> [ASSIGNED TASK] Search the entries for the word "green" and report each line that has it.

== == ==

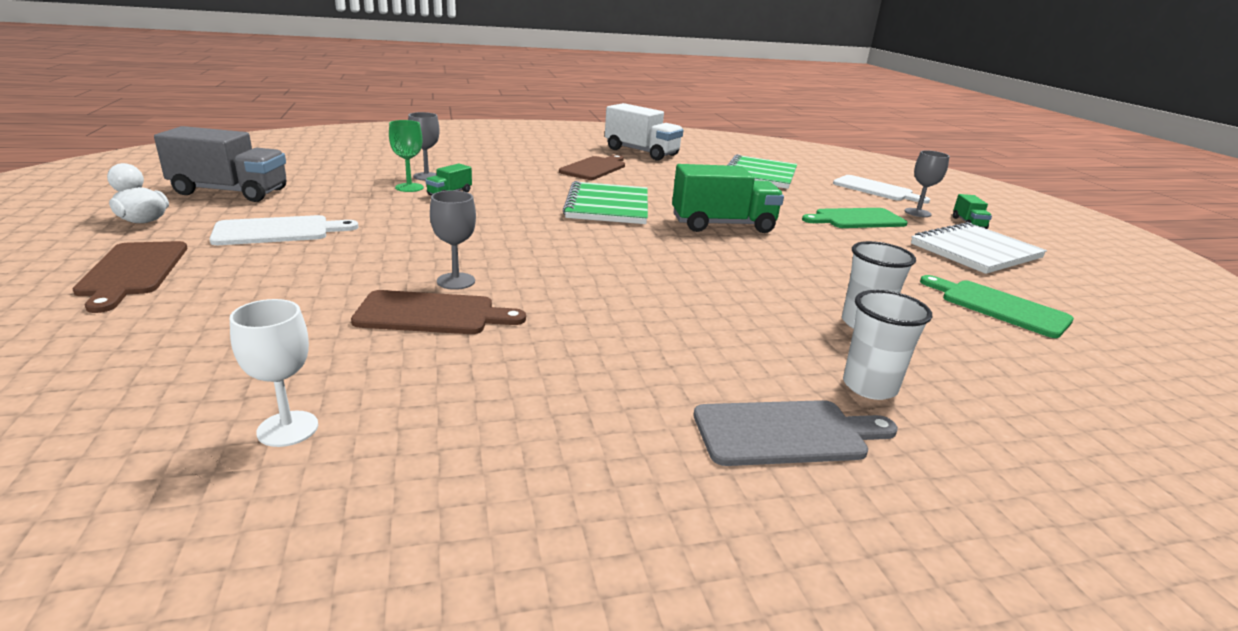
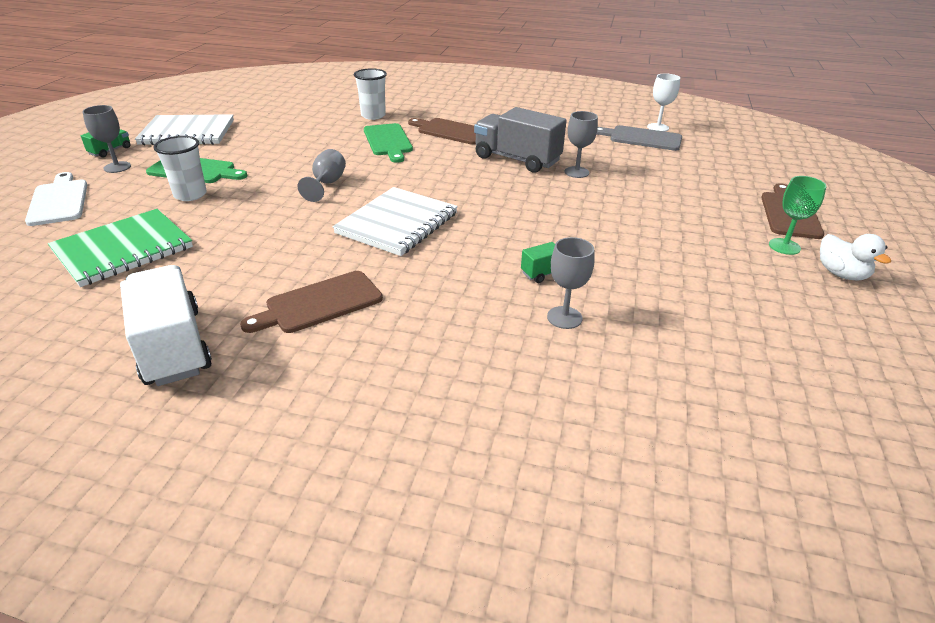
camera: 150 degrees left, 10 degrees up
(230, 192) = (796, 317): grey truck -> grey truck (517, 159)
(278, 231) = (711, 239): white cutting board -> none
(409, 187) = (591, 293): green goblet -> green goblet (784, 246)
(432, 314) = (596, 156): brown cutting board -> brown cutting board (450, 131)
(608, 206) = (397, 223): green notebook -> white notebook
(722, 225) = (326, 184): green truck -> grey goblet
(786, 433) = (478, 98): grey cutting board -> grey cutting board (641, 138)
(869, 386) = (422, 100): white cup -> white cup (190, 195)
(998, 307) = (280, 109): green cutting board -> green cutting board (388, 141)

== == ==

> [COMPLETED EXERCISE]
(409, 187) = (591, 293): green goblet -> green goblet (784, 246)
(608, 206) = (397, 223): green notebook -> white notebook
(722, 225) = (326, 184): green truck -> grey goblet
(998, 307) = (280, 109): green cutting board -> green cutting board (388, 141)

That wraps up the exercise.